▶ WHAT THE EXERCISE ASKS
Reproduce exactly the span of lines beginning at the one with "new: Lineal/gelb" and ending at the last line of the data below, omitting pictures.

▶ EXTRACTED DATA
------------------------------------------------------------
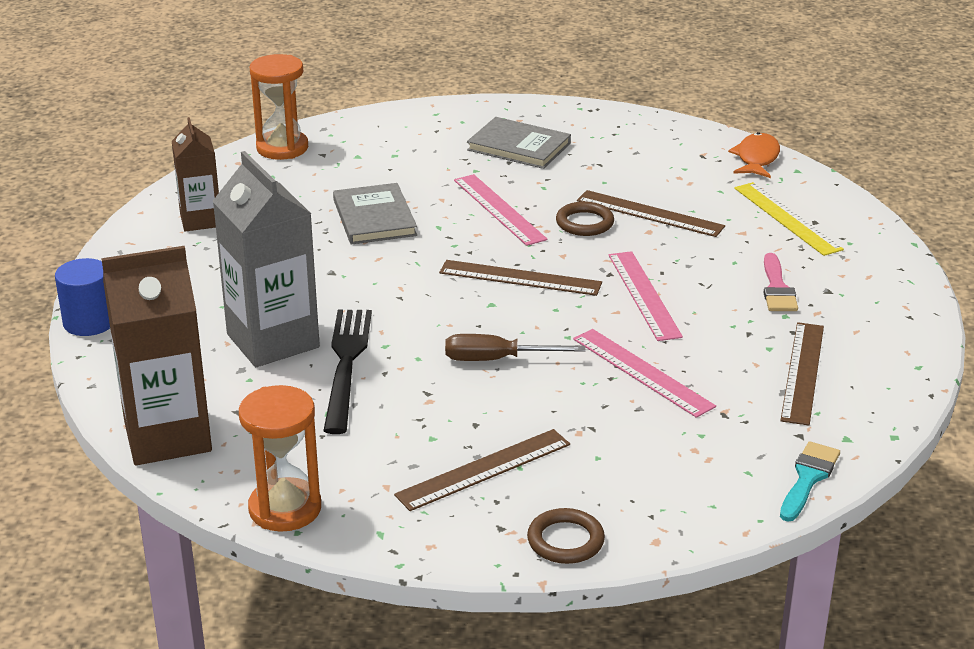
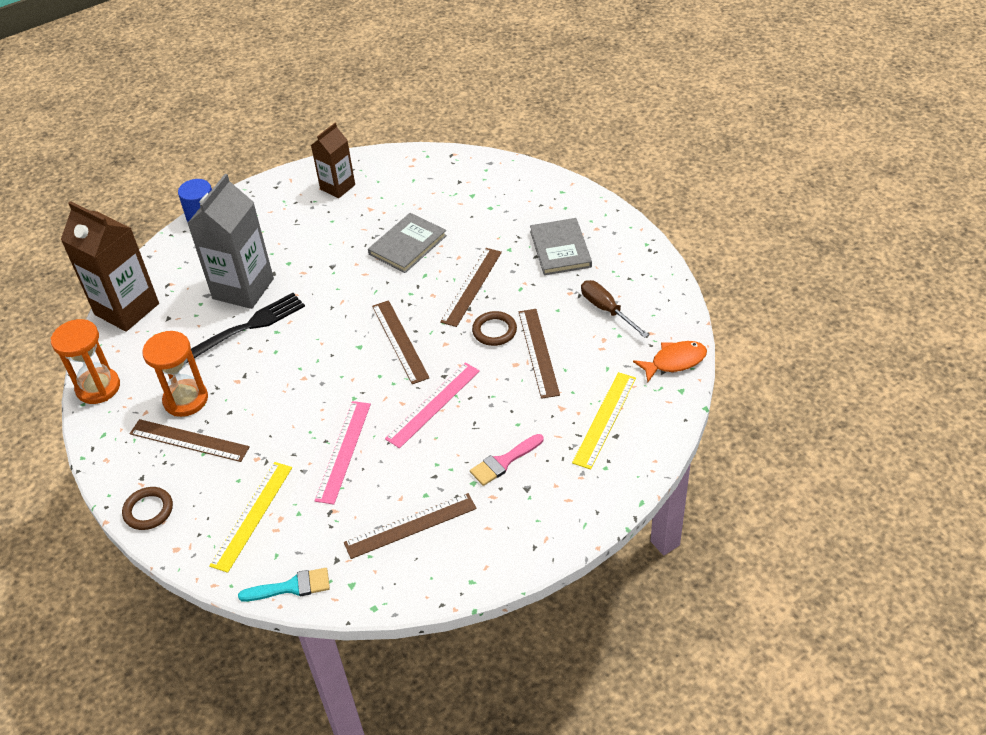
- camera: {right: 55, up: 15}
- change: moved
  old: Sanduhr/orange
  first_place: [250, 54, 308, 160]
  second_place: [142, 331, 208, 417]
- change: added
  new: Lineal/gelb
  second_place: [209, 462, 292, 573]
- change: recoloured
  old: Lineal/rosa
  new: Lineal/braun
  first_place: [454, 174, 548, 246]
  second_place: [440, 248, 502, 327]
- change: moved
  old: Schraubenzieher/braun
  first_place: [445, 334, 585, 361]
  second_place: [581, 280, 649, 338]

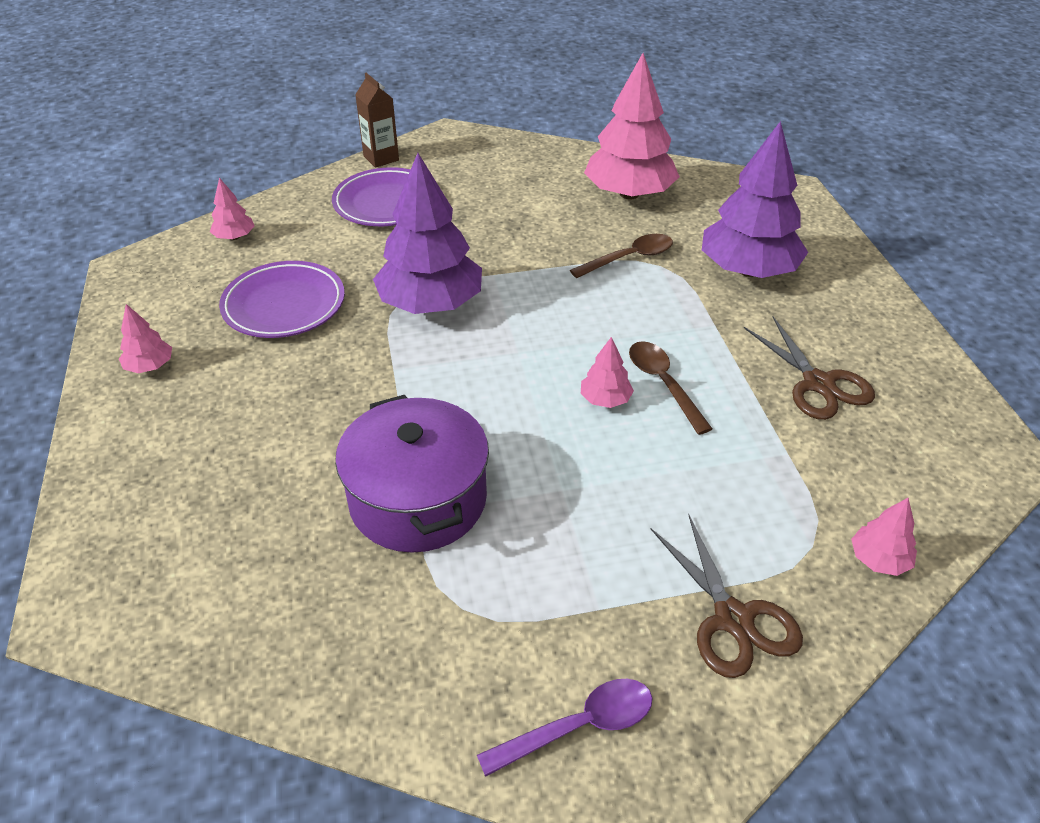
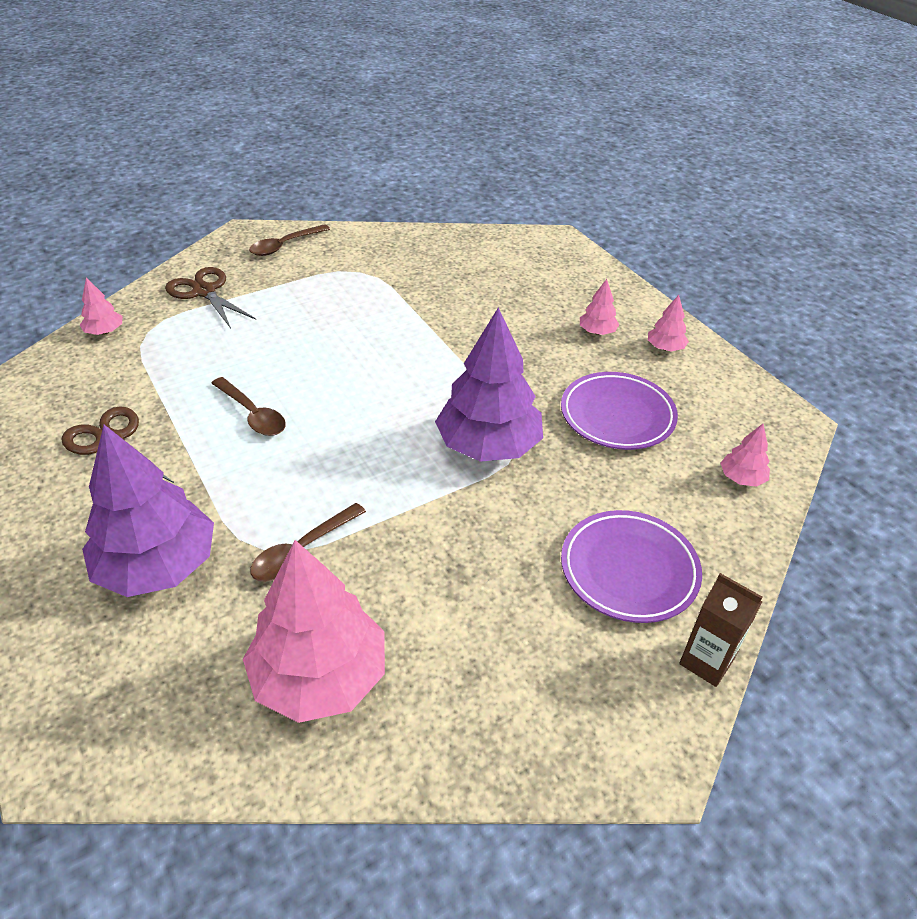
- camera: {right: 160, up: 0}
- change: recoloured
  old: Löffel/lila
  new: Löffel/braun
  first_place: [477, 679, 652, 777]
  second_place: [249, 224, 330, 256]
- change: moved
  old: Baum/rosa
  first_place: [581, 337, 634, 408]
  second_place: [580, 279, 620, 335]
- change: removed
  old: Kochtopf/lila
  first_place: [335, 395, 489, 553]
------------------------------------------------------------
▶ ANSWER TO THIS EXERCISE
  new: Lineal/gelb
  second_place: [209, 462, 292, 573]
- change: recoloured
  old: Lineal/rosa
  new: Lineal/braun
  first_place: [454, 174, 548, 246]
  second_place: [440, 248, 502, 327]
- change: moved
  old: Schraubenzieher/braun
  first_place: [445, 334, 585, 361]
  second_place: [581, 280, 649, 338]

- camera: {right: 160, up: 0}
- change: recoloured
  old: Löffel/lila
  new: Löffel/braun
  first_place: [477, 679, 652, 777]
  second_place: [249, 224, 330, 256]
- change: moved
  old: Baum/rosa
  first_place: [581, 337, 634, 408]
  second_place: [580, 279, 620, 335]
- change: removed
  old: Kochtopf/lila
  first_place: [335, 395, 489, 553]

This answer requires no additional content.